YOUR GOAL
Scan the records below. List lines holding "SCALE".

====== RECORDS ======

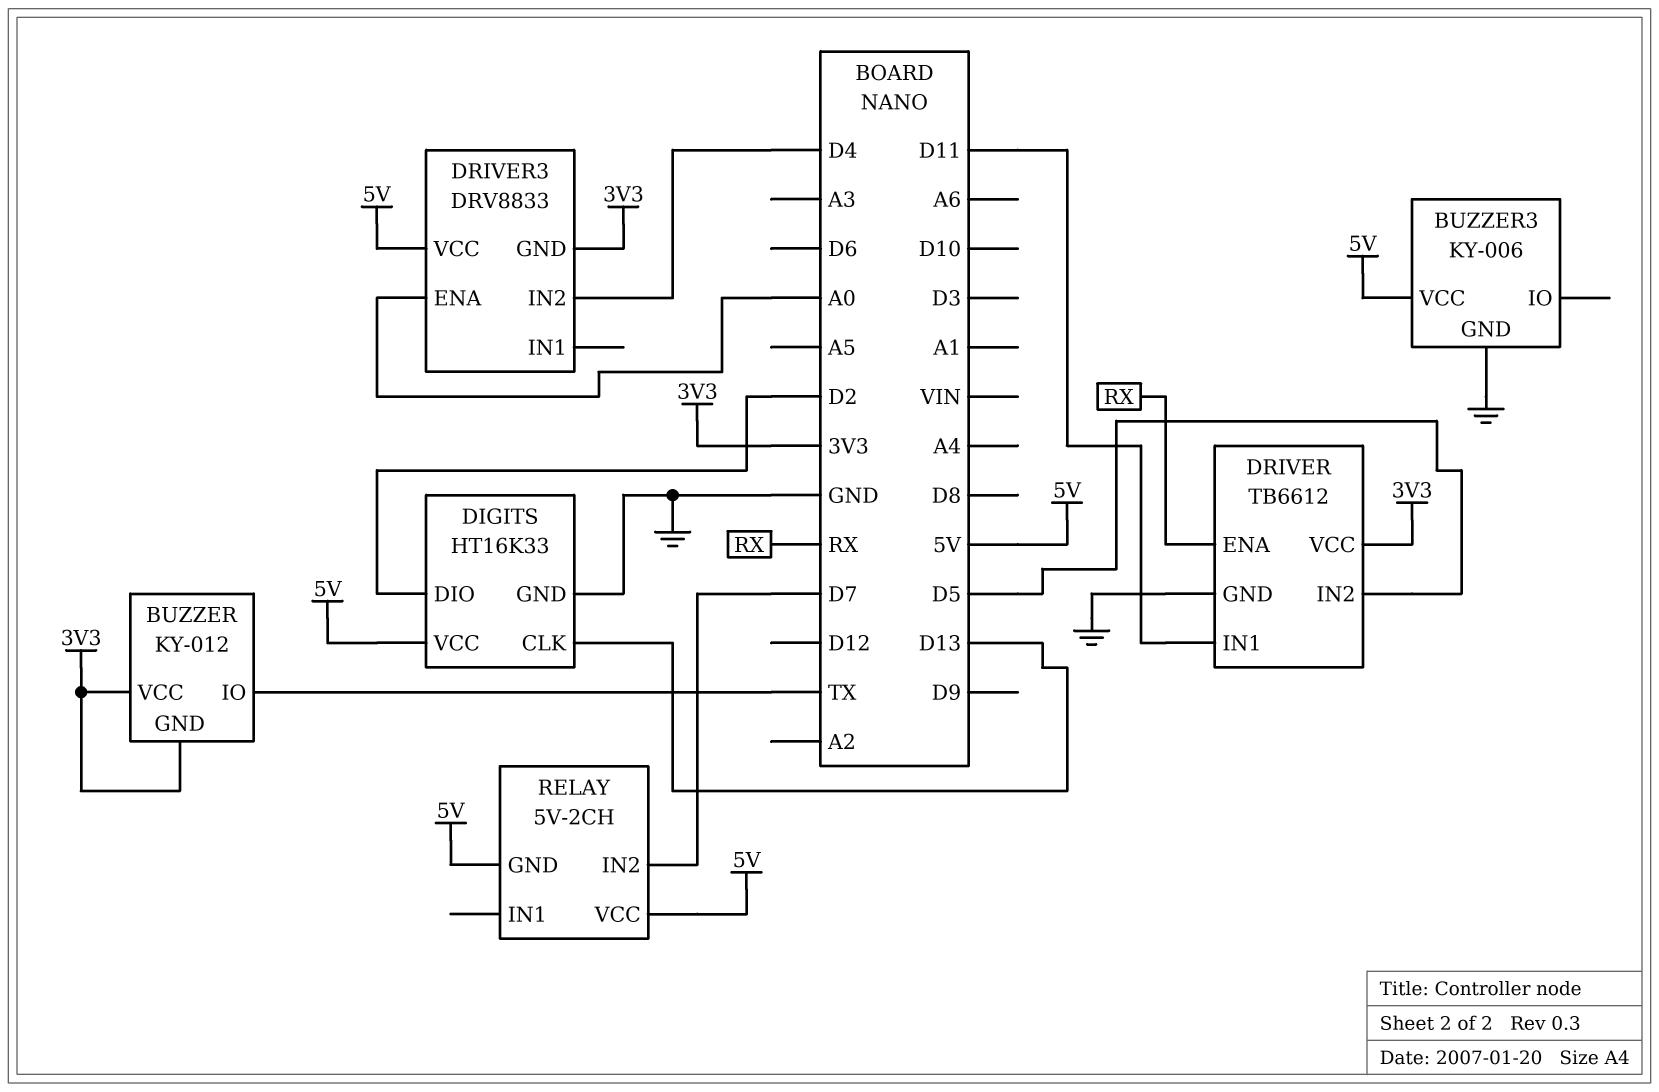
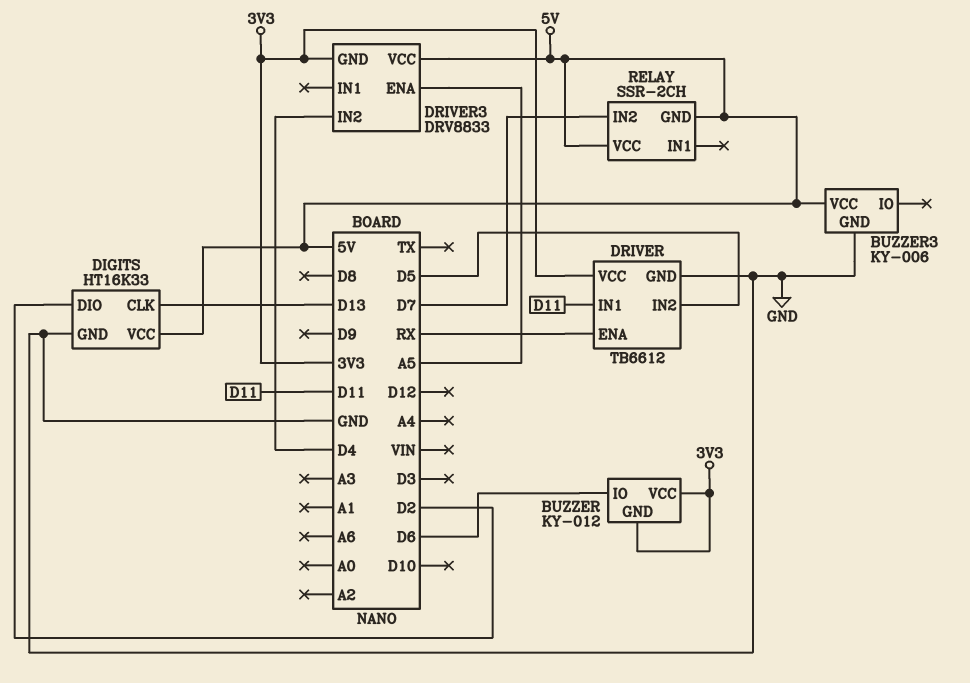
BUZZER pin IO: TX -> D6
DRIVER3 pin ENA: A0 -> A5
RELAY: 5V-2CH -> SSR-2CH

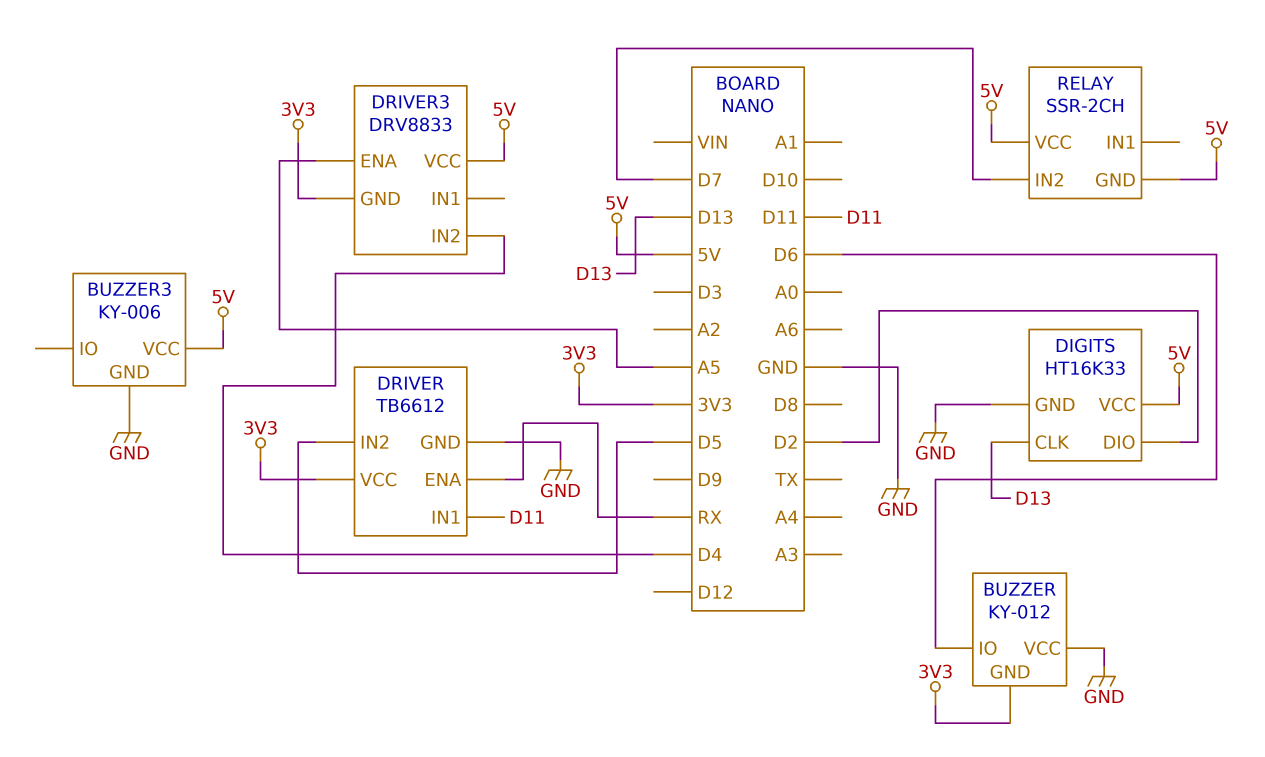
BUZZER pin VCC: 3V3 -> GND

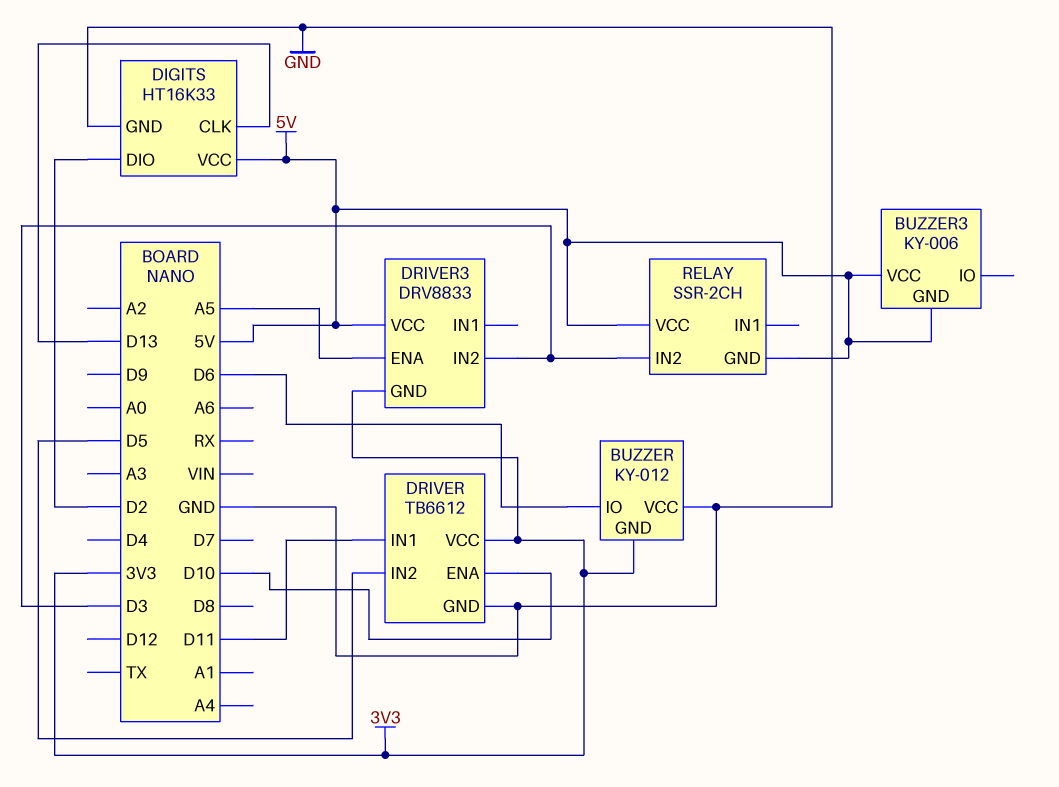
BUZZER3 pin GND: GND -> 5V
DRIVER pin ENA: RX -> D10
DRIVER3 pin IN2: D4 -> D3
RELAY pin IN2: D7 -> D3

======
====== RECORDS ======

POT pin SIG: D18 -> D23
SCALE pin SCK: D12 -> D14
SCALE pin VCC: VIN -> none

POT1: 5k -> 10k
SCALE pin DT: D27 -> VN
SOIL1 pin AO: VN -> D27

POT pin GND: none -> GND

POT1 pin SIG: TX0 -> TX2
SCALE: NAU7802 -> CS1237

======

RESULT
SCALE pin SCK: D12 -> D14
SCALE pin VCC: VIN -> none
SCALE pin DT: D27 -> VN
SCALE: NAU7802 -> CS1237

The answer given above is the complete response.